[ASSIGNED TASK]
Line by line, please look for the word "green" in the following records, then copy each line you find it in.

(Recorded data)
◆ ◆ ◆ ◆ ◆

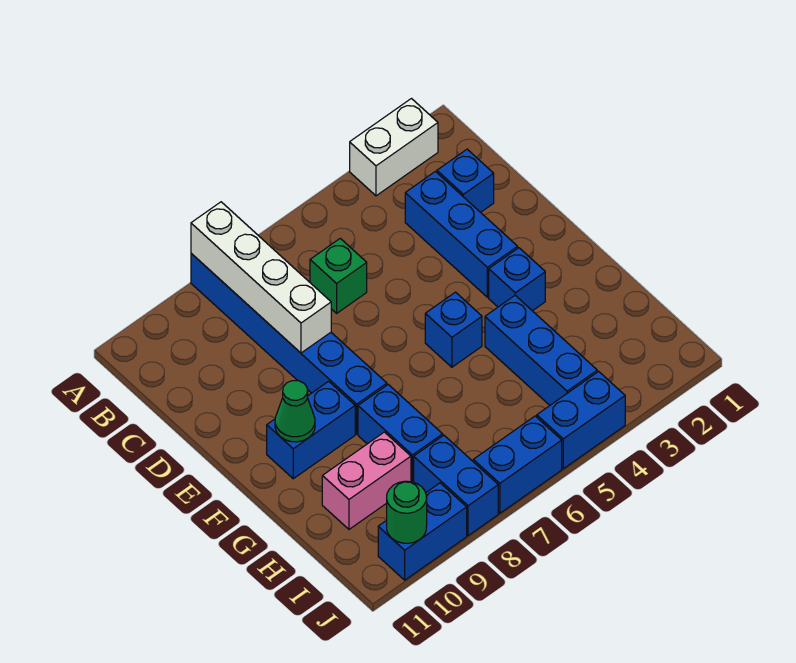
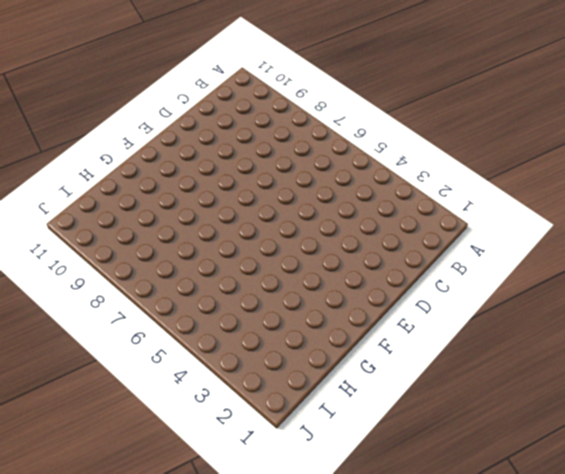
none -> white brick A2:A3 level 1
none -> blue brick A8:F8 level 1
none -> blue brick C2 level 1

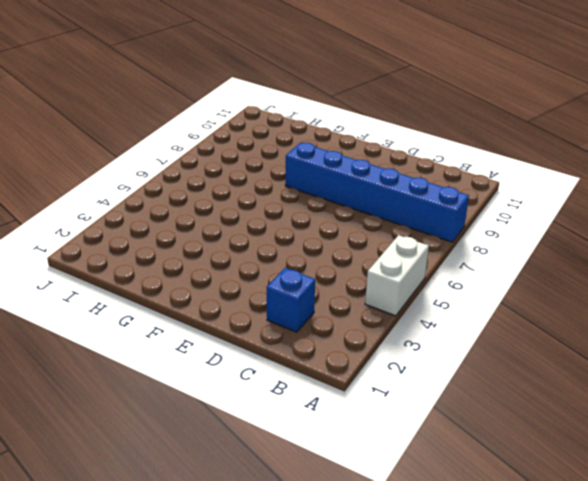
white brick A4:A5 level 1 -> white brick A2:A3 level 1
none -> blue brick C3:E3 level 1
none -> green brick C6 level 1
none -> blue brick F3 level 1

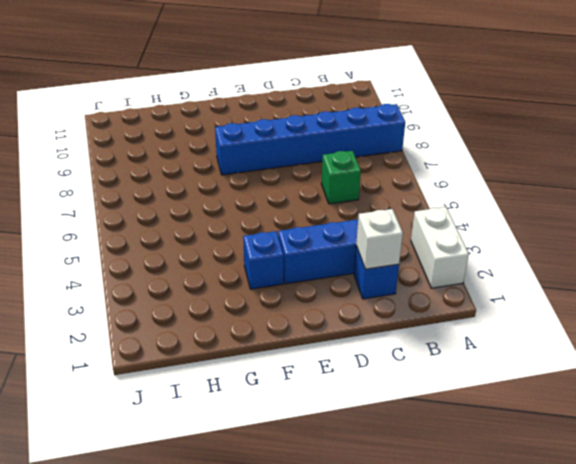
white brick C2 level 2 -> none
none -> blue brick F5 level 1
none -> blue brick F9:F10 level 1
none -> blue brick G4:I4 level 1

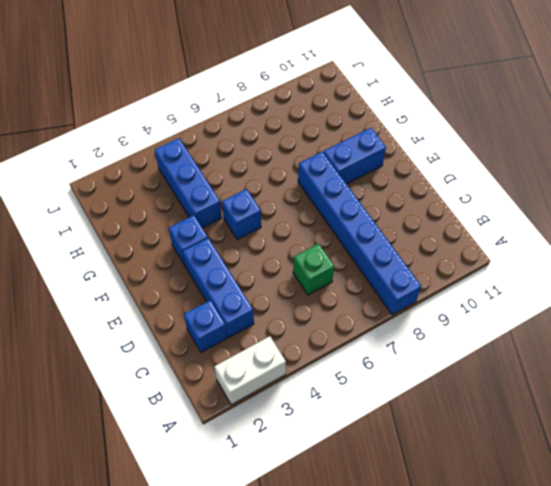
none -> blue brick G8:H8 level 1
none -> pink brick H9:H10 level 1
none -> blue brick I8:J8 level 1

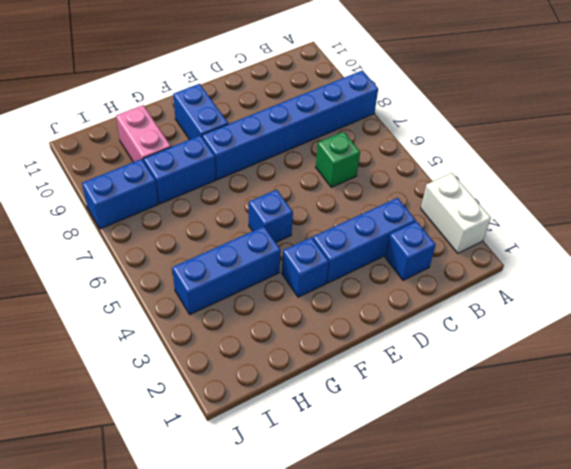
none -> blue brick J4:J5 level 1
none -> blue brick J6:J7 level 1
none -> blue brick J9:J10 level 1

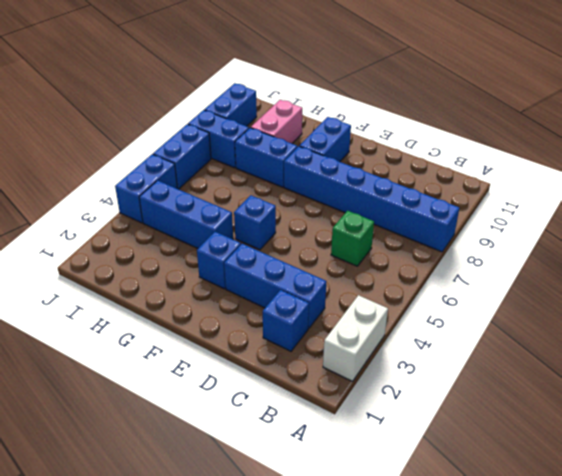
none -> white brick A8:D8 level 2
none -> green cone F10 level 2
none -> green round brick J10 level 2

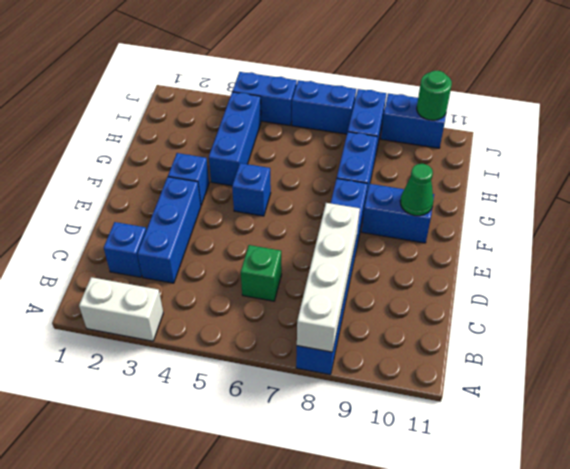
none -> pink brick H9:H10 level 1

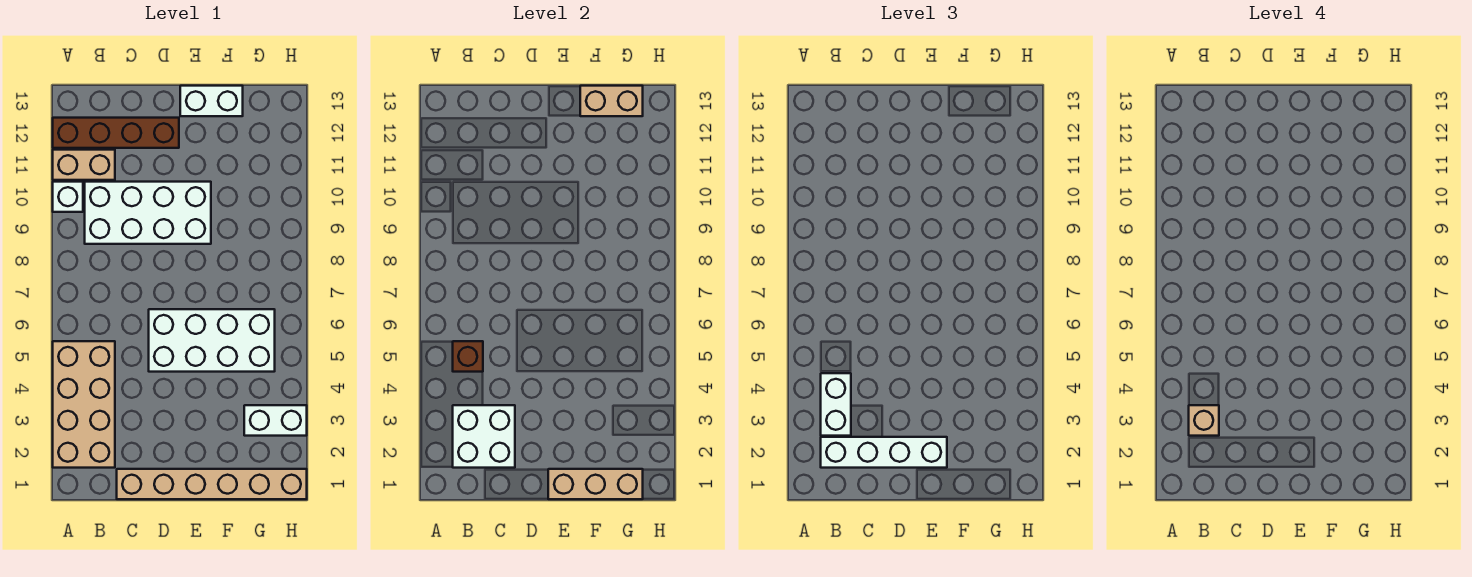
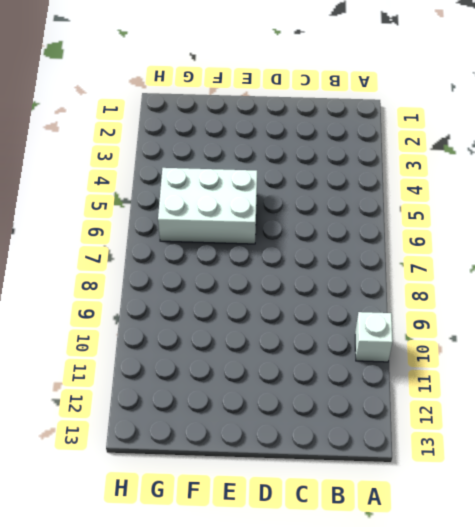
white brick E5:G6 level 1 -> white brick D5:G6 level 1
none -> tan brick A2:B5 level 1
none -> tan brick A11:B11 level 1
none -> brown brick A12:D12 level 1

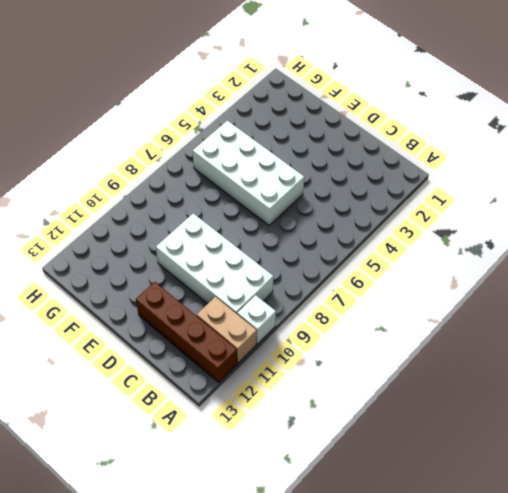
none -> tan brick A2:B5 level 1
none -> tan brick C1:H1 level 1
none -> white brick E13:F13 level 1

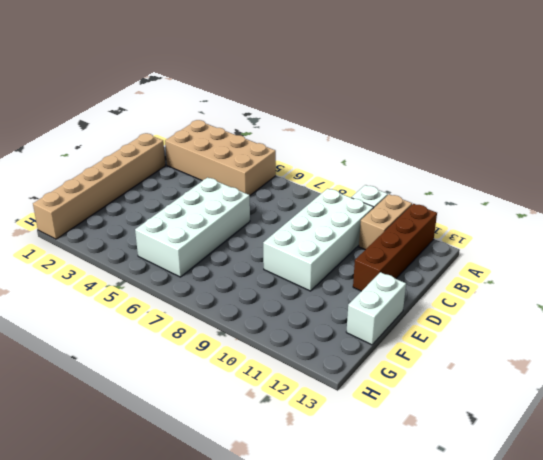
none -> white brick G3:H3 level 1
none -> white brick B2:C3 level 2
none -> brown brick B5 level 2

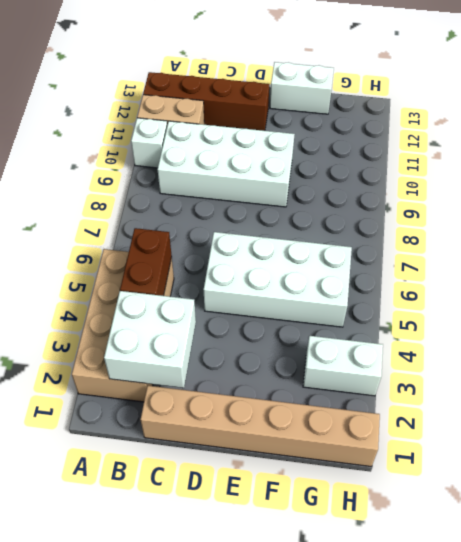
brown brick B4:B5 level 2 -> brown brick B5 level 2
none -> tan brick E1:G1 level 2
none -> tan brick F13:G13 level 2
none -> white brick B2:E2 level 3

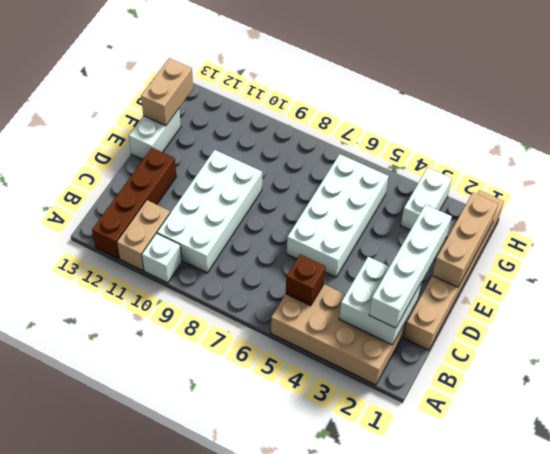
none -> white brick B3:B4 level 3
none -> tan brick B3 level 4

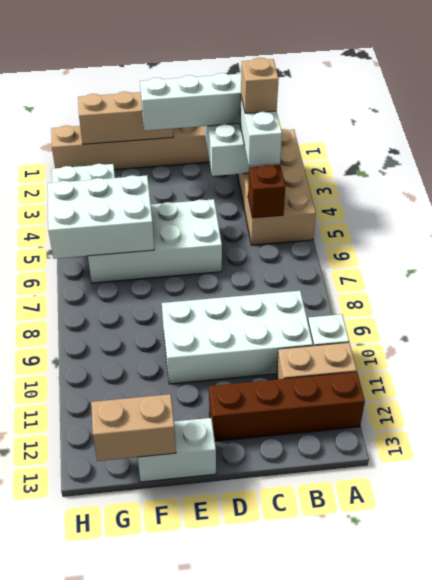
white brick F5:H6 level 2 -> none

◆ ◆ ◆ ◆ ◆

[TASK RESULT]
none -> green brick C6 level 1
none -> green cone F10 level 2
none -> green round brick J10 level 2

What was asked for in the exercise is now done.